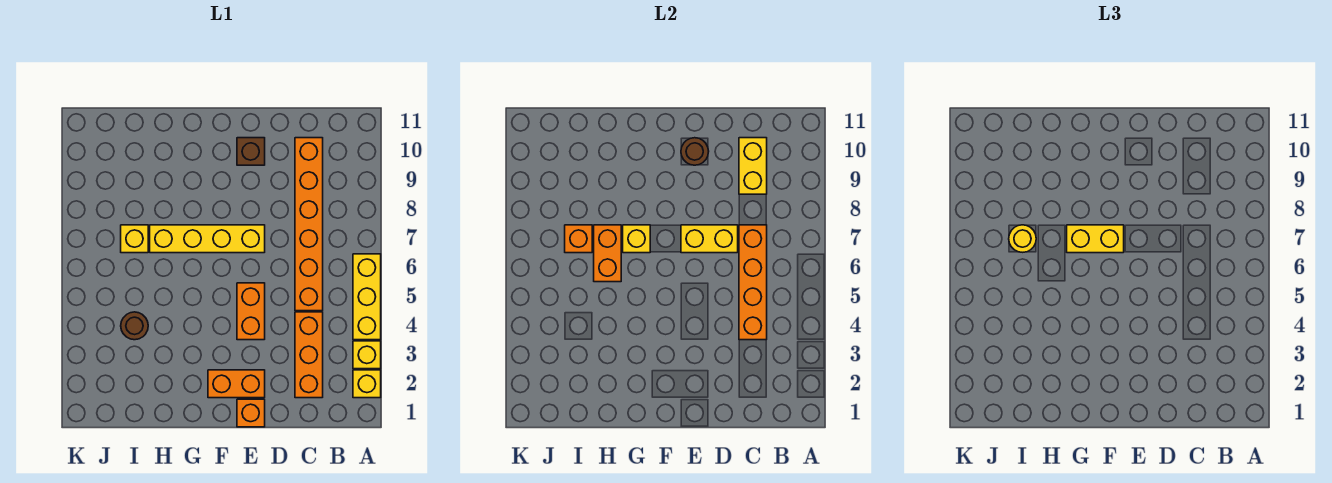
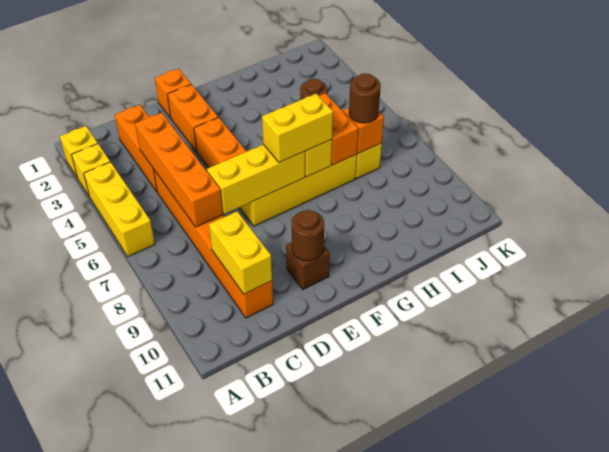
yellow 1x2 brick [681,225,738,253] -> yellow 1x3 brick [207,144,305,214]
orange 1x2 brick [208,370,265,398] -> orange 1x2 brick turned to [167,84,218,151]
yellow 1x1 round brick [1009,225,1036,252] -> brown 1x1 round brick [349,73,381,123]

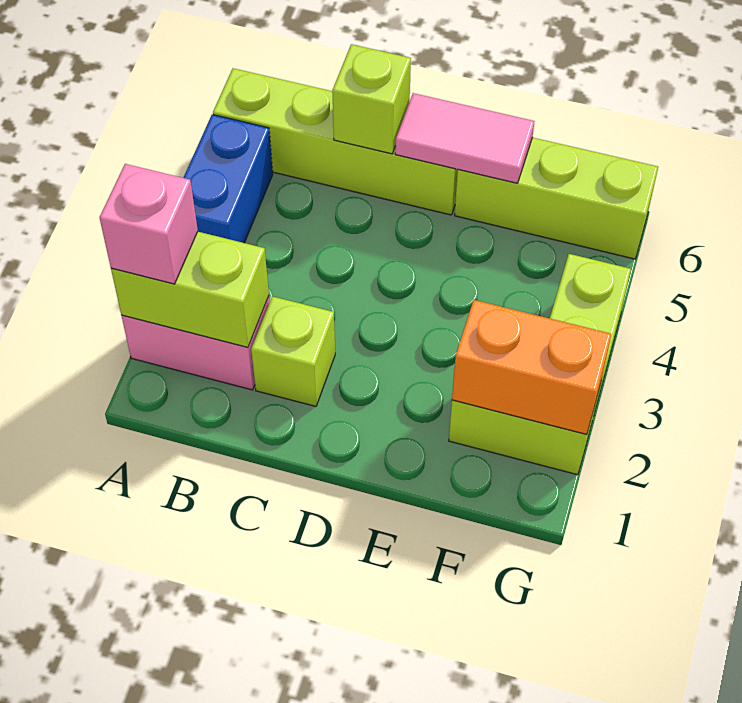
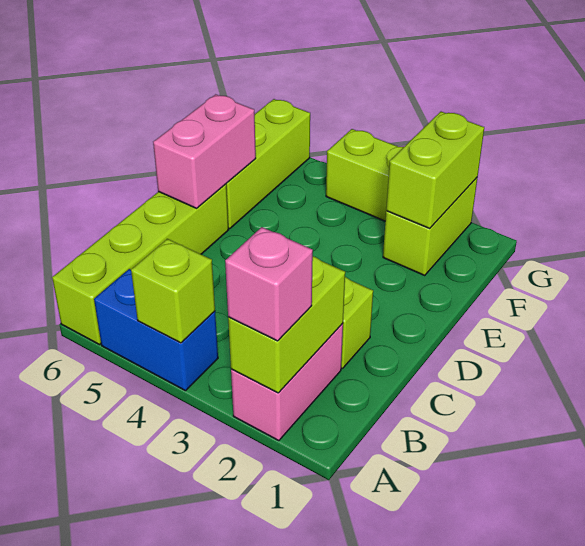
lime 1x1 brick [332,44,411,154] -> lime 1x1 brick moved to [131,239,215,343]
pink 1x2 tile [395,93,534,183] -> pink 1x2 brick [153,94,256,208]
orange 1x2 brick [452,300,611,435] -> lime 1x2 brick [386,112,484,228]

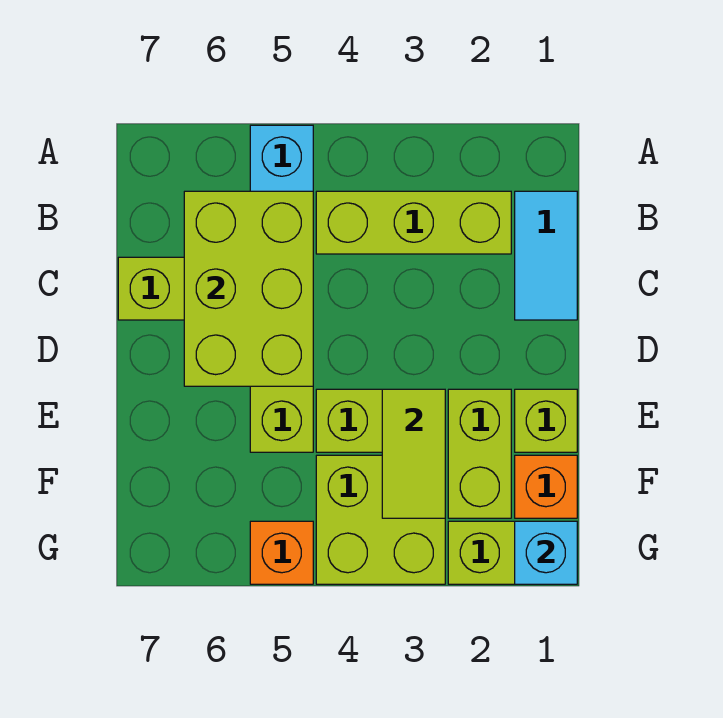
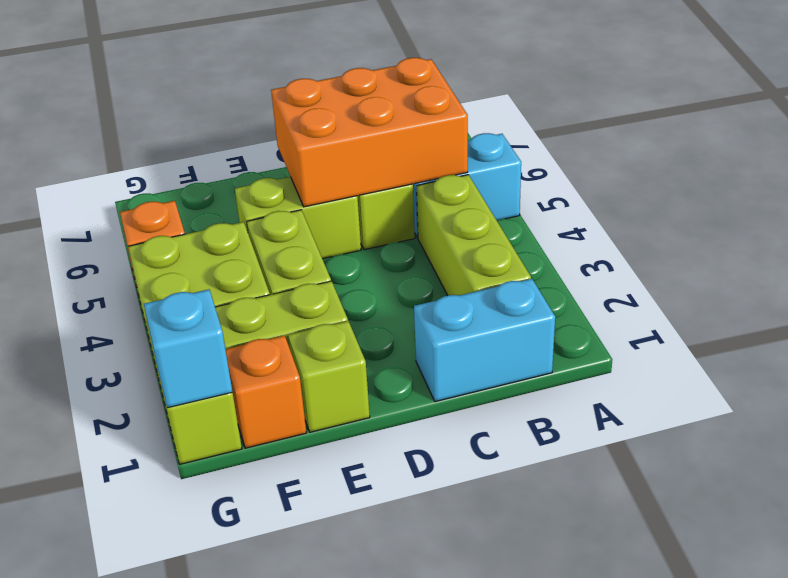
cyan 1x2 tile [515,191,577,320] -> cyan 1x2 brick [414,279,555,402]
lime 2x3 brick [184,191,313,386] -> orange 2x3 brick [271,58,468,207]
lime 1x2 tile [382,389,445,518] -> none

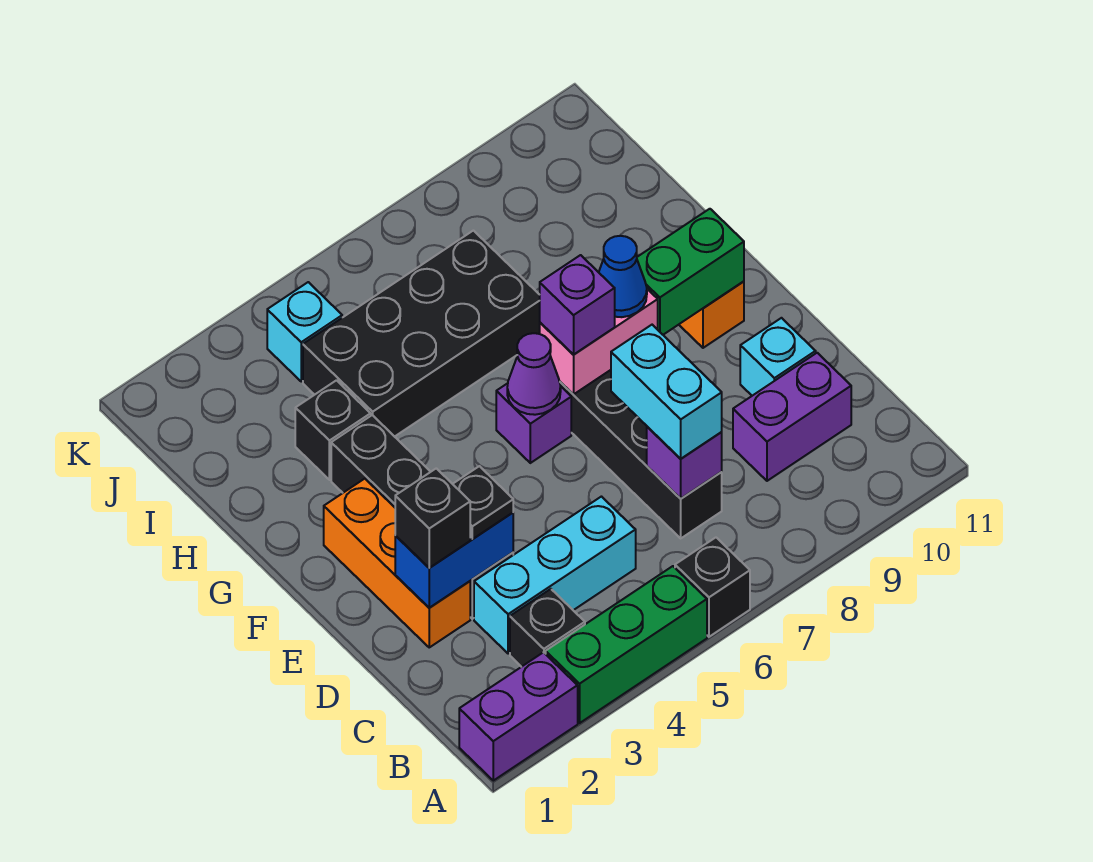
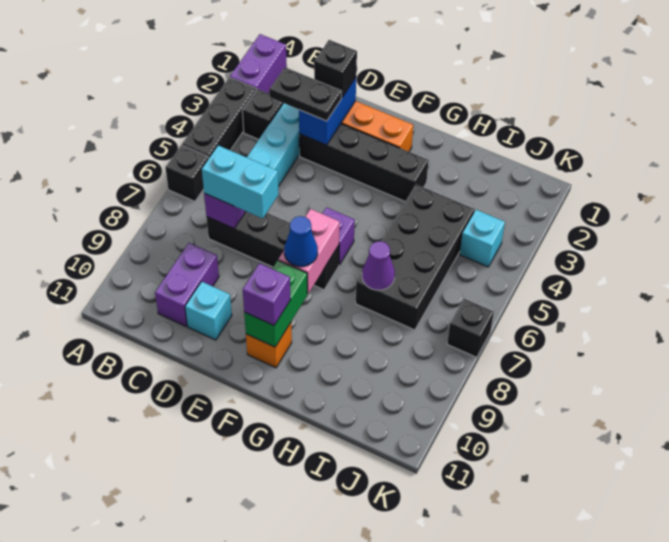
green 1x3 brick [546,566,707,723] -> black 1x3 brick [182,77,256,159]
black 1x1 plate [453,466,513,539] -> black 1x2 plate [269,68,342,121]
purple 1x1 cone [507,333,561,415] -> purple 1x1 cone moved to [362,241,395,290]
purple 1x1 brick [540,255,615,354] -> purple 1x1 brick moved to [243,264,291,325]
black 1x1 brick [295,380,371,480] -> black 1x1 brick moved to [447,299,494,357]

#####

- _JOB_: Print exactly the lines of the records from the one containing "black 1x1 plate" through the end, and nothing besides them.

- _RESPONSE TO THIS EXERCISE_:
black 1x1 plate [453,466,513,539] -> black 1x2 plate [269,68,342,121]
purple 1x1 cone [507,333,561,415] -> purple 1x1 cone moved to [362,241,395,290]
purple 1x1 brick [540,255,615,354] -> purple 1x1 brick moved to [243,264,291,325]
black 1x1 brick [295,380,371,480] -> black 1x1 brick moved to [447,299,494,357]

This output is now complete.